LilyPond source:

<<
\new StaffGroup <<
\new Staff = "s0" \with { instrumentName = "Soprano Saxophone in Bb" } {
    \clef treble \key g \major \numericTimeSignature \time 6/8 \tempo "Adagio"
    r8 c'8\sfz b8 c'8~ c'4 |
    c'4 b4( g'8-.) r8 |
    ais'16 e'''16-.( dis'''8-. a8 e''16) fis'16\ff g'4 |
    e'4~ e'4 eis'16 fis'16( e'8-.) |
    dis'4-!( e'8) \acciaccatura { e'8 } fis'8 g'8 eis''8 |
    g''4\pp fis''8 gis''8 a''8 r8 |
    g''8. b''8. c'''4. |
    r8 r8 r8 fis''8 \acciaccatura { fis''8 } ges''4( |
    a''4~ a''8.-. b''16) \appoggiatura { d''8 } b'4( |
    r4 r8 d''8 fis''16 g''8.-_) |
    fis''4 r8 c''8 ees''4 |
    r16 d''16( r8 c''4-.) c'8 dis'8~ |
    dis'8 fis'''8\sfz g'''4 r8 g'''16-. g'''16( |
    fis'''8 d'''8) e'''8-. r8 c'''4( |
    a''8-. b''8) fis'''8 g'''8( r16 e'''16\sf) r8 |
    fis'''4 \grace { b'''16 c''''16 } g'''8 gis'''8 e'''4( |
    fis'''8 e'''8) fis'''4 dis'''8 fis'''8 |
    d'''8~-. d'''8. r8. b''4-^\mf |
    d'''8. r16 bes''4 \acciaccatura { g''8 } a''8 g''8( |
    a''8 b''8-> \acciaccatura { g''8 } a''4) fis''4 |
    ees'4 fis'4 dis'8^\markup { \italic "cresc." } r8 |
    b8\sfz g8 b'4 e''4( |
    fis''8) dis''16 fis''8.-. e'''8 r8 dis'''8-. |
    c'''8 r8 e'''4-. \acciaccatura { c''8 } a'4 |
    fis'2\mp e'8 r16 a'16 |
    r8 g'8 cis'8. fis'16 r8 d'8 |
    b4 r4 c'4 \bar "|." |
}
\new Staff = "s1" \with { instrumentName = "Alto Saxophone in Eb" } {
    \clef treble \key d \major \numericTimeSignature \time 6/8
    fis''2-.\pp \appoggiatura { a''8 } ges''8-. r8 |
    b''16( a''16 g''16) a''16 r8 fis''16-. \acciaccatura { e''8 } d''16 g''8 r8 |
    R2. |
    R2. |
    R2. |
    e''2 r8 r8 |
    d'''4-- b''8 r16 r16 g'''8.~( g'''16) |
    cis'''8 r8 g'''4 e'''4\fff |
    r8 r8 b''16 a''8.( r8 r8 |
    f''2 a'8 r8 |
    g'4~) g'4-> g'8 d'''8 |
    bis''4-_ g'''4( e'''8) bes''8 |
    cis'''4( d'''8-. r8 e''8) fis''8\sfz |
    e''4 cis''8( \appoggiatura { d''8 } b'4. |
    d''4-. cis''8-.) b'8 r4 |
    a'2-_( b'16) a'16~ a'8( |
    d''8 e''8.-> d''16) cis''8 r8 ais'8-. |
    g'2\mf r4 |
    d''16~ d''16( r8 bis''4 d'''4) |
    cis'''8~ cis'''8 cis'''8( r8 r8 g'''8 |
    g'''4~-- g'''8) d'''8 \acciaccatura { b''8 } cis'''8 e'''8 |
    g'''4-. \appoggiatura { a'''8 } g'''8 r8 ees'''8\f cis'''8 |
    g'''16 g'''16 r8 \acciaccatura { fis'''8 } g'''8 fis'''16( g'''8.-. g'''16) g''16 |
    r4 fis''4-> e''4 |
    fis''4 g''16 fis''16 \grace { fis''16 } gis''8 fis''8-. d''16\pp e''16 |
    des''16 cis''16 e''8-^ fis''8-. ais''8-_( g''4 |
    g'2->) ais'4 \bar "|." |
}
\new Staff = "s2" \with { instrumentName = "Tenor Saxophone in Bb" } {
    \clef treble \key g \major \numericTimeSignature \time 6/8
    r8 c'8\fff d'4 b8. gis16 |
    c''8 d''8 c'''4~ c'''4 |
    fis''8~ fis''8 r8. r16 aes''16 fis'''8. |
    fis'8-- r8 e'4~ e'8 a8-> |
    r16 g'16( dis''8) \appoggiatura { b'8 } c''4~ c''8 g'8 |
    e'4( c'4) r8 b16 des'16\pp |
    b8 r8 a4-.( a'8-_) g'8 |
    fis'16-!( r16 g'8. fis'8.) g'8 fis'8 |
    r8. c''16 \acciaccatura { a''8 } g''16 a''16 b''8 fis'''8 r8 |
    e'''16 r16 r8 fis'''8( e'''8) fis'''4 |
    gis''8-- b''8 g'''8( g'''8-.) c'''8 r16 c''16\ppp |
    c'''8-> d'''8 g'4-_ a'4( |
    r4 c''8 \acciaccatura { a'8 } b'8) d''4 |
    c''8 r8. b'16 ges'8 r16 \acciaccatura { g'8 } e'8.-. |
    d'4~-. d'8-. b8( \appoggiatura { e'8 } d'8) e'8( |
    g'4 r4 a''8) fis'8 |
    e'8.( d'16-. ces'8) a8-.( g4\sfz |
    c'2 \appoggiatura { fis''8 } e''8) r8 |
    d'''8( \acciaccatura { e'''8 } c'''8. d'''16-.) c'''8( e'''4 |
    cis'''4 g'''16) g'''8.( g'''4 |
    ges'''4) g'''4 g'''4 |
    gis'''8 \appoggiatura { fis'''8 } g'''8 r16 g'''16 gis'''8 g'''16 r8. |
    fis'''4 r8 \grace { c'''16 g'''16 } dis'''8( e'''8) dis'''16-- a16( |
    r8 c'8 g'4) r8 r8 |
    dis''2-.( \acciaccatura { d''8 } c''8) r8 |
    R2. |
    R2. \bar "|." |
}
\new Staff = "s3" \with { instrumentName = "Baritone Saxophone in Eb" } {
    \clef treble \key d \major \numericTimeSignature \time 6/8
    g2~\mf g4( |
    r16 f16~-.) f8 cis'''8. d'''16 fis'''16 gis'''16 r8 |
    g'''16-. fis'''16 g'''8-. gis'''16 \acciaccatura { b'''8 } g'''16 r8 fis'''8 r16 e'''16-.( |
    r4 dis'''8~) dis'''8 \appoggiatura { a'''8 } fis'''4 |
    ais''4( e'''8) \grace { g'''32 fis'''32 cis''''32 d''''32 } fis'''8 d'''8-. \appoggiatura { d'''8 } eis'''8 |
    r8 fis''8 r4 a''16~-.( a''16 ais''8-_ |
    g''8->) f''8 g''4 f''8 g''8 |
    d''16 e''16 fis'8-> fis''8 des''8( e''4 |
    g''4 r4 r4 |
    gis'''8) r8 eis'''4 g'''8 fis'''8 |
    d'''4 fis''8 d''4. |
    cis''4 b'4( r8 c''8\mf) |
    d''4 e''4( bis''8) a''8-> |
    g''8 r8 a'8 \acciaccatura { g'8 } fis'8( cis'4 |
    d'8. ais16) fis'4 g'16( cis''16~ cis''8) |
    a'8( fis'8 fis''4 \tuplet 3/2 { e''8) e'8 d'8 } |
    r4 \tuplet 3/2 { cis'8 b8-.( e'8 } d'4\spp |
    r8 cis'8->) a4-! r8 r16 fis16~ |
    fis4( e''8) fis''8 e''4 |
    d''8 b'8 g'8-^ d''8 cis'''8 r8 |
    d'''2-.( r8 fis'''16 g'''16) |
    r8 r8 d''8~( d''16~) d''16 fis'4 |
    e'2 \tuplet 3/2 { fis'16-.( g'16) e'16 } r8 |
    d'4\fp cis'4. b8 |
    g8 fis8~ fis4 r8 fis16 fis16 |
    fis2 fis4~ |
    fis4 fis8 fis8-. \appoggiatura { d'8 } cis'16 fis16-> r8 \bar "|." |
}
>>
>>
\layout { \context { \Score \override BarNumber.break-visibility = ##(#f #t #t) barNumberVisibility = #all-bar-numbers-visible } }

▶ Set exercise
Pick out every line in the rows above that contains the string "with".

▶ Output of the task
\new Staff = "s0" \with { instrumentName = "Soprano Saxophone in Bb" } {
\new Staff = "s1" \with { instrumentName = "Alto Saxophone in Eb" } {
\new Staff = "s2" \with { instrumentName = "Tenor Saxophone in Bb" } {
\new Staff = "s3" \with { instrumentName = "Baritone Saxophone in Eb" } {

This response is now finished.